## ACTIVITY
The lines to copy are those in the records below that hold the word "black".

## DATASET RECORDS
+===+

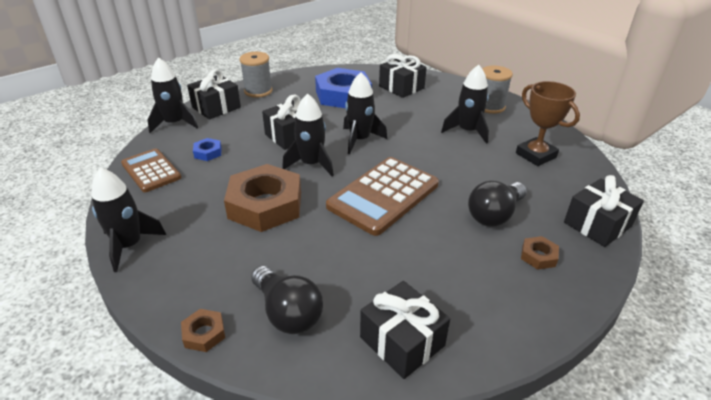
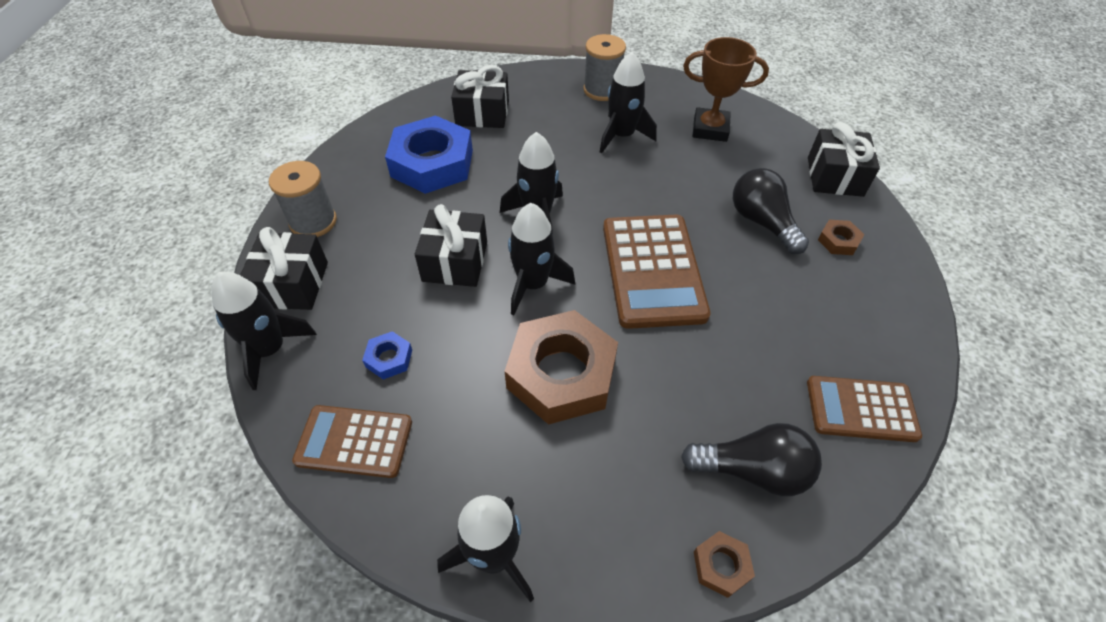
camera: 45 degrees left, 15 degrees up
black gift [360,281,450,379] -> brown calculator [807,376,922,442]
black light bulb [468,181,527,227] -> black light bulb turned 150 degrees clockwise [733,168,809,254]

+===+

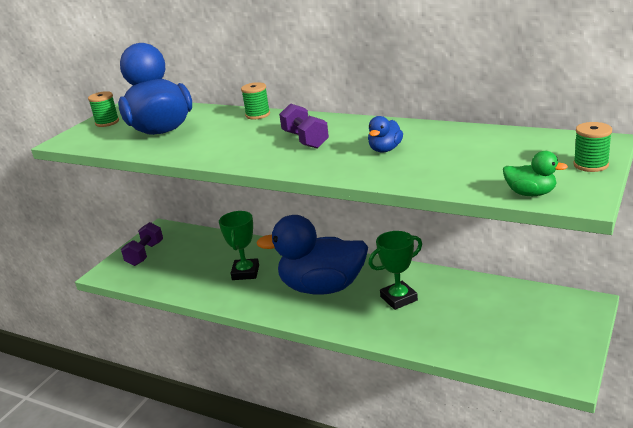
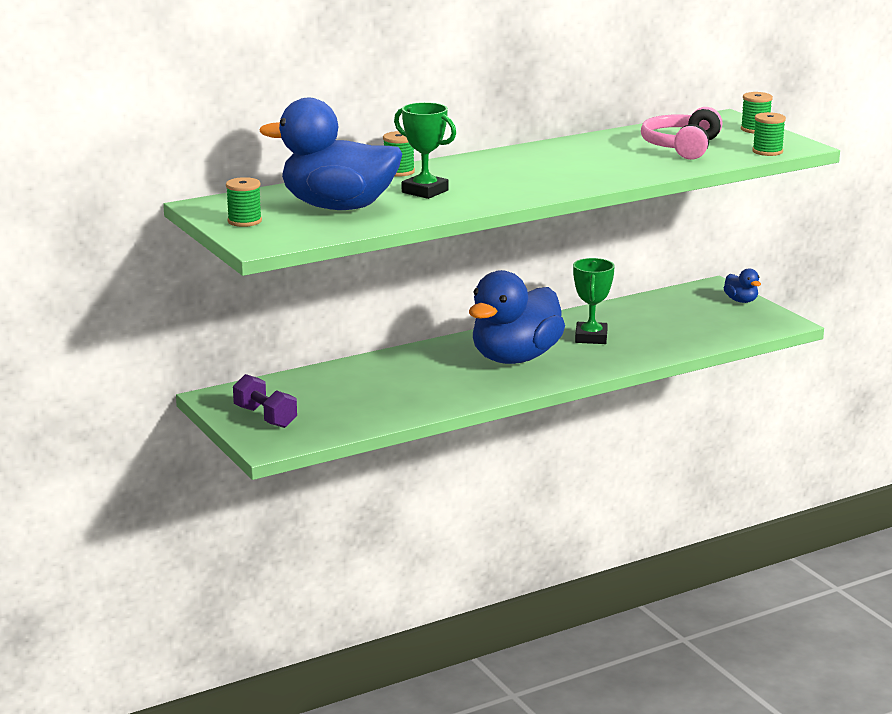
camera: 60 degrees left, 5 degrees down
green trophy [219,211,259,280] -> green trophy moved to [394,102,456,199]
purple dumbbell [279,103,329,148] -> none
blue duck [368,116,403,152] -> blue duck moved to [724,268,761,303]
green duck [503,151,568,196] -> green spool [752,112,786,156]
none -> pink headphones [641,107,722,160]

+===+

## WRITTEN ANSWER
black gift [360,281,450,379] -> brown calculator [807,376,922,442]
black light bulb [468,181,527,227] -> black light bulb turned 150 degrees clockwise [733,168,809,254]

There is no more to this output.